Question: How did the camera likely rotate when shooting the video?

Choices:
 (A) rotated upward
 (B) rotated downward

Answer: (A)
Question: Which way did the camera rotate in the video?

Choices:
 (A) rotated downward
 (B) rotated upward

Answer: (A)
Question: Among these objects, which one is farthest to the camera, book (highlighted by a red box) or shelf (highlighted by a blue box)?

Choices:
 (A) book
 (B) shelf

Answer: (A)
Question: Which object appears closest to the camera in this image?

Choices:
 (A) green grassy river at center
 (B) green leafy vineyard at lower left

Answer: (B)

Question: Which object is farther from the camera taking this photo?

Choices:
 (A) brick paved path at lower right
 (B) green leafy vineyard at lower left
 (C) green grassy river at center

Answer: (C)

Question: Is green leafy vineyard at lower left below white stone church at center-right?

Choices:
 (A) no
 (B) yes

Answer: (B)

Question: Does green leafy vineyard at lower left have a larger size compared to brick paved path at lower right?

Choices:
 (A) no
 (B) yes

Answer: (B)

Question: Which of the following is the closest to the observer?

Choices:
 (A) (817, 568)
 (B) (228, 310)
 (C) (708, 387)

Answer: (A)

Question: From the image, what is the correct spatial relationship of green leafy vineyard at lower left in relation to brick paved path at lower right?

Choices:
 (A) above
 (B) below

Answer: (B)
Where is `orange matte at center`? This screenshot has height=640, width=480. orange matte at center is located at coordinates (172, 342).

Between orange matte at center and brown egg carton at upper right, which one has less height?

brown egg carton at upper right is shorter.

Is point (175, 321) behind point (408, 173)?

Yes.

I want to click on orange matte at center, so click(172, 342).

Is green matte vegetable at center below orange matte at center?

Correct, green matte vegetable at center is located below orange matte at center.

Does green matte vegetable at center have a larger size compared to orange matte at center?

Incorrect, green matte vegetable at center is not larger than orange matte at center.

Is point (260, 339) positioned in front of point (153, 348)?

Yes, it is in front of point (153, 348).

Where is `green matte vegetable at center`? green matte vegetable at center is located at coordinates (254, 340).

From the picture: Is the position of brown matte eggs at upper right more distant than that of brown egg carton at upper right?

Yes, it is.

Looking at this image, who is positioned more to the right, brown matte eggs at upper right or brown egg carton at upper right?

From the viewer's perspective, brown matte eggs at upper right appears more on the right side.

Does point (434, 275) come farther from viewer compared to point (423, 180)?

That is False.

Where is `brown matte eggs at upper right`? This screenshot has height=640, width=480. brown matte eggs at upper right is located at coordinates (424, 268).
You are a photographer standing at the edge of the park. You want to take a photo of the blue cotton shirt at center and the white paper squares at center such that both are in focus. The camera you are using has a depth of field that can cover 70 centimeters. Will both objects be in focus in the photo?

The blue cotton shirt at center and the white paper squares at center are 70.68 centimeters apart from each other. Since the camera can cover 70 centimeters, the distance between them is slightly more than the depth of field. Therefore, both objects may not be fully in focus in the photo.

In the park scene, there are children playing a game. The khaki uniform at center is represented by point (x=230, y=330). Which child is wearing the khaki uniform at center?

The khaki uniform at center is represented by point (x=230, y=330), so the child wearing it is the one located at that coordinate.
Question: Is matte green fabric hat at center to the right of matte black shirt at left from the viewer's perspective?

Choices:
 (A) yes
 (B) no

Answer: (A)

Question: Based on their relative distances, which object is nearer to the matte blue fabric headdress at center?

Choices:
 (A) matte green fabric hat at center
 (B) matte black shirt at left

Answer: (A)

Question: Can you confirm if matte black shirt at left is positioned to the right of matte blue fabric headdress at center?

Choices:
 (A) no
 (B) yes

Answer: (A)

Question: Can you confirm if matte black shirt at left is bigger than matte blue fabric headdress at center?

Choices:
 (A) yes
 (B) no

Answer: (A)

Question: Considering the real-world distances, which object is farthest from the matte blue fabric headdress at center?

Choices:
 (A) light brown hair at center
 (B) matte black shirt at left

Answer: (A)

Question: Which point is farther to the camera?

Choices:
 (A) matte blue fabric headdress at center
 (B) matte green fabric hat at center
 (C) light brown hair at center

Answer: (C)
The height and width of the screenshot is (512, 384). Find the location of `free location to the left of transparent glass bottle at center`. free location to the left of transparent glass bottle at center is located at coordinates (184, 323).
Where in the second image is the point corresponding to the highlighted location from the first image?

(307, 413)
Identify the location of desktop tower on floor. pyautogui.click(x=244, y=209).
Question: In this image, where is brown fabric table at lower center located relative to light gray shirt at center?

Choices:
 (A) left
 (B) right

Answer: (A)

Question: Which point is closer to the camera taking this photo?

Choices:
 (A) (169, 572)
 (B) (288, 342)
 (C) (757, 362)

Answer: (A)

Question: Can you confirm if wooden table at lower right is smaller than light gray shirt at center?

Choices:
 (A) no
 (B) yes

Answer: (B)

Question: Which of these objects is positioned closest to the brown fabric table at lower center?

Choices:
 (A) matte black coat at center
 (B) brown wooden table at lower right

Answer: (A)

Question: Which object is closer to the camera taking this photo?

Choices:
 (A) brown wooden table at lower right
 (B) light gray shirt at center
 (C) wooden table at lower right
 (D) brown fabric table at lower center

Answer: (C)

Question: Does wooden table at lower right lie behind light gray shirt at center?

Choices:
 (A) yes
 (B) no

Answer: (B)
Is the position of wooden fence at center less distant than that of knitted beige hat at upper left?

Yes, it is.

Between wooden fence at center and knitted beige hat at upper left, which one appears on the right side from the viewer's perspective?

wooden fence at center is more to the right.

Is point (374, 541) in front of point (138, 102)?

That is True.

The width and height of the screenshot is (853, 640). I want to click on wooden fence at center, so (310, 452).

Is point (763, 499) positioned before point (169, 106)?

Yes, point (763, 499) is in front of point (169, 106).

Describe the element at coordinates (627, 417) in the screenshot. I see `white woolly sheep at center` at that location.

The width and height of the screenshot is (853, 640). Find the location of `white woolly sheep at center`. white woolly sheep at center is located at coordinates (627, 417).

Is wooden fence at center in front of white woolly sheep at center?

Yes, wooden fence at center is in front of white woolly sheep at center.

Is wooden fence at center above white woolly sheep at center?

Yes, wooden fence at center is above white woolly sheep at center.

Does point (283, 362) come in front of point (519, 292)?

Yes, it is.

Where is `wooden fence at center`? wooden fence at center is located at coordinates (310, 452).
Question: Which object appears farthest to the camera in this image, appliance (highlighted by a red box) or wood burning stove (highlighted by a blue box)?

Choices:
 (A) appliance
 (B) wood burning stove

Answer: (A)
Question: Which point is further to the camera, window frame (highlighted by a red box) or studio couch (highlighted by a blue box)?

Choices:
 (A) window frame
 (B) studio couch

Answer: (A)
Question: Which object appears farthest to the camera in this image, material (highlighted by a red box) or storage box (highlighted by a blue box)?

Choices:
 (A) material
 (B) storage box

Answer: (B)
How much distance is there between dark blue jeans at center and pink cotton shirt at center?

• AIM OF THE TASK: Reproduce the material verbatim, everything from the line containing "That is True." down to the line containing "(B) studio couch", with both of those lines included.

• TASK RESULT:
That is True.

The width and height of the screenshot is (853, 640). I want to click on wooden fence at center, so (310, 452).

Is point (763, 499) positioned before point (169, 106)?

Yes, point (763, 499) is in front of point (169, 106).

Describe the element at coordinates (627, 417) in the screenshot. I see `white woolly sheep at center` at that location.

The width and height of the screenshot is (853, 640). Find the location of `white woolly sheep at center`. white woolly sheep at center is located at coordinates (627, 417).

Is wooden fence at center in front of white woolly sheep at center?

Yes, wooden fence at center is in front of white woolly sheep at center.

Is wooden fence at center above white woolly sheep at center?

Yes, wooden fence at center is above white woolly sheep at center.

Does point (283, 362) come in front of point (519, 292)?

Yes, it is.

Where is `wooden fence at center`? wooden fence at center is located at coordinates (310, 452).
Question: Which object appears farthest to the camera in this image, appliance (highlighted by a red box) or wood burning stove (highlighted by a blue box)?

Choices:
 (A) appliance
 (B) wood burning stove

Answer: (A)
Question: Which point is further to the camera, window frame (highlighted by a red box) or studio couch (highlighted by a blue box)?

Choices:
 (A) window frame
 (B) studio couch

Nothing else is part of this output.